§ ASSIGNED TASK
Please write out all of the data below exactly, without including the pictures.

.....

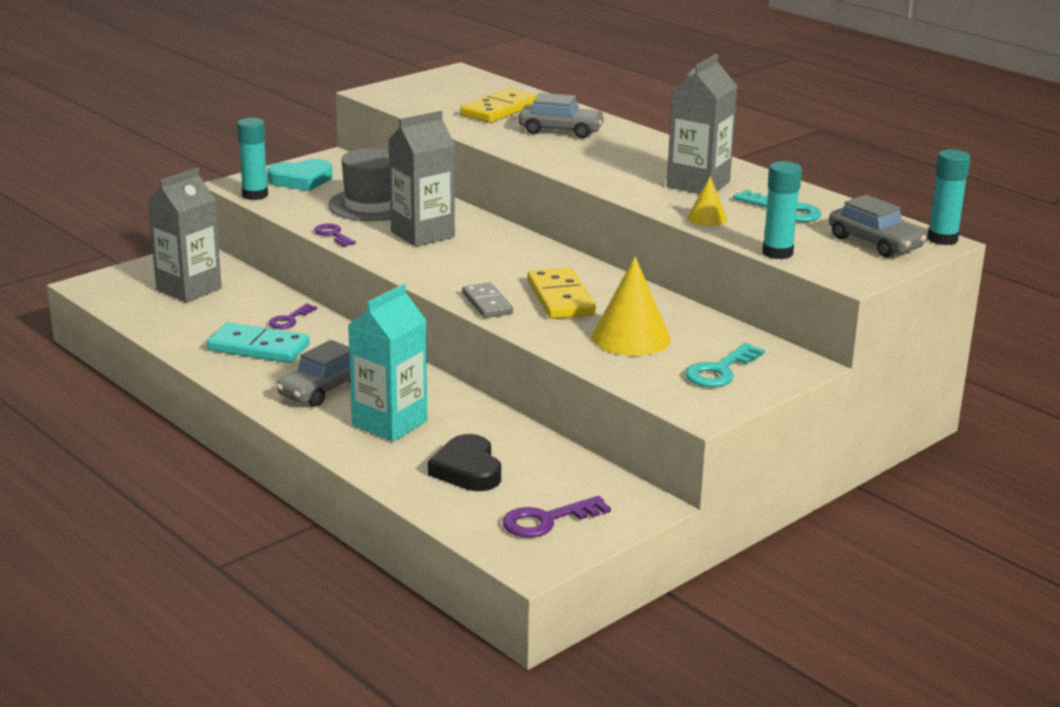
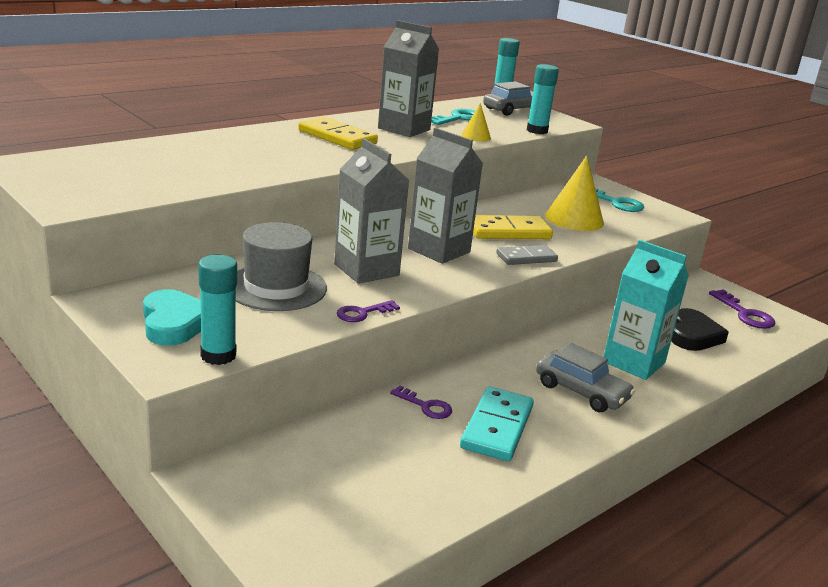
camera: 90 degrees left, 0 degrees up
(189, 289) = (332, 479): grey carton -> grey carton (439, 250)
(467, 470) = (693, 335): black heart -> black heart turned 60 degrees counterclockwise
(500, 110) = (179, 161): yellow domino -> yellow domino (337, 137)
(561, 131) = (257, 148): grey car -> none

.....

§ EXPECTED ANSWER
camera: 90 degrees left, 0 degrees up
(189, 289) = (332, 479): grey carton -> grey carton (439, 250)
(467, 470) = (693, 335): black heart -> black heart turned 60 degrees counterclockwise
(500, 110) = (179, 161): yellow domino -> yellow domino (337, 137)
(561, 131) = (257, 148): grey car -> none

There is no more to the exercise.